== Segment start ==

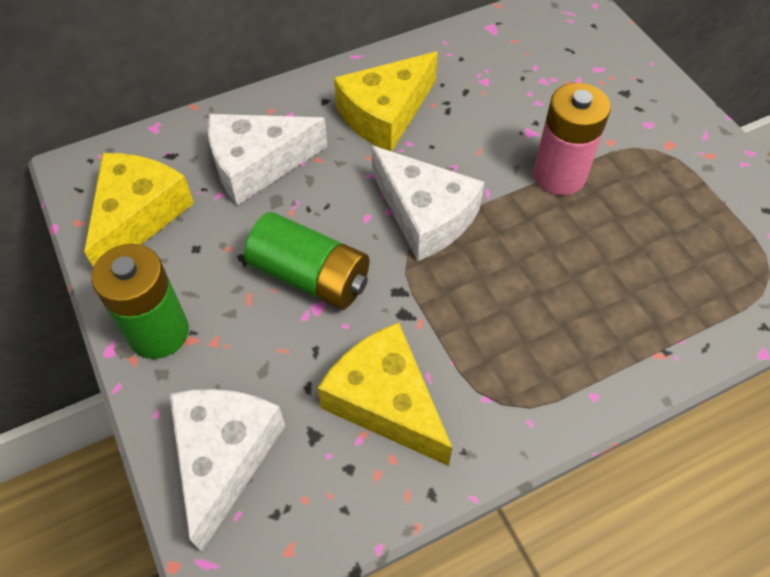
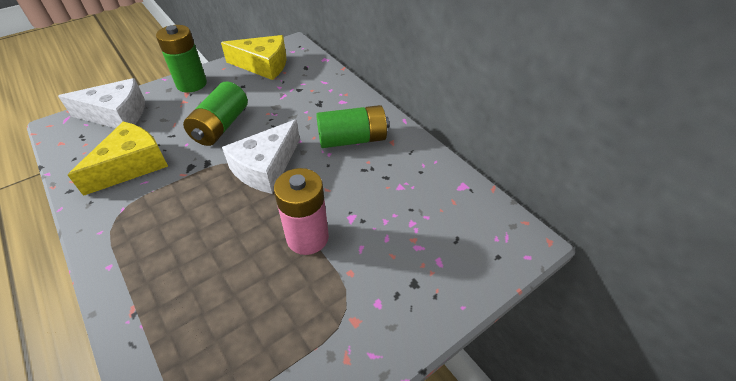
camera: 80 degrees right, 10 degrees down
(257, 164) = (301, 95): white cheese -> none
(385, 114) = (352, 139): yellow cheese -> green battery

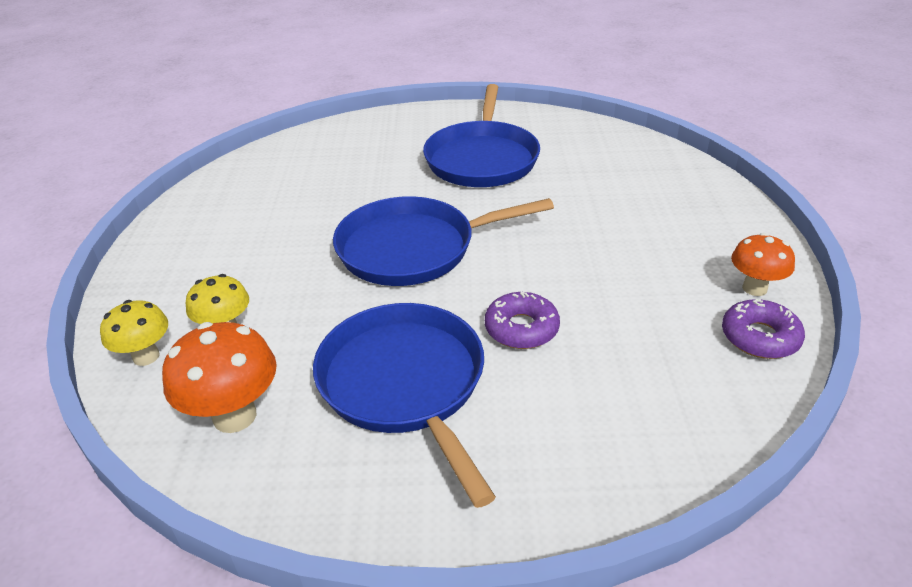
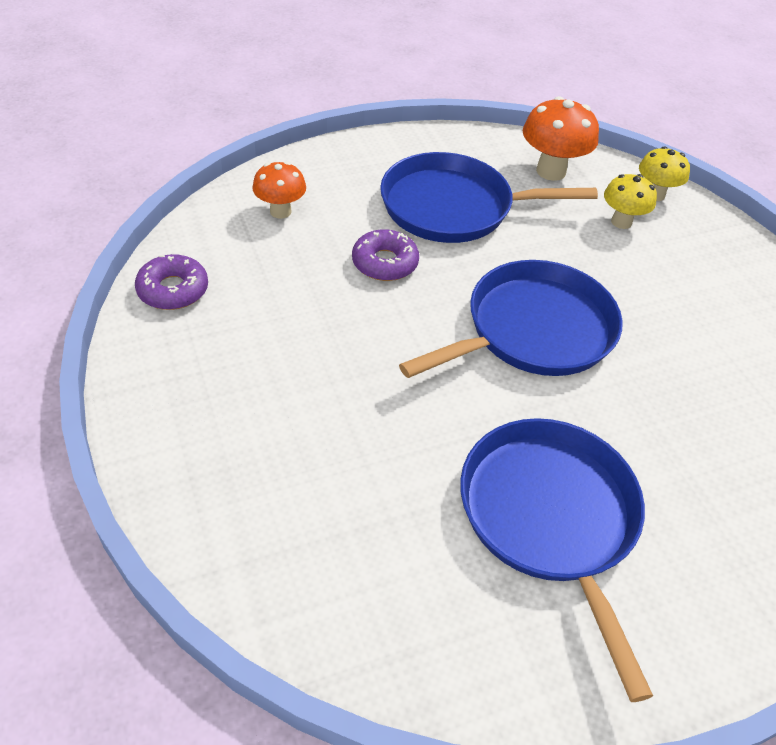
camera: 155 degrees right, 10 degrees up
(405, 383) = (453, 207): blue pan -> blue pan turned 135 degrees clockwise
(754, 288) = (167, 344): orange mushroom -> orange mushroom (280, 211)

== Segment end ==

TASK>
Word for word, restate each line above, minus its pictures.

WRITTEN ANSWER>
camera: 80 degrees right, 10 degrees down
(257, 164) = (301, 95): white cheese -> none
(385, 114) = (352, 139): yellow cheese -> green battery

camera: 155 degrees right, 10 degrees up
(405, 383) = (453, 207): blue pan -> blue pan turned 135 degrees clockwise
(754, 288) = (167, 344): orange mushroom -> orange mushroom (280, 211)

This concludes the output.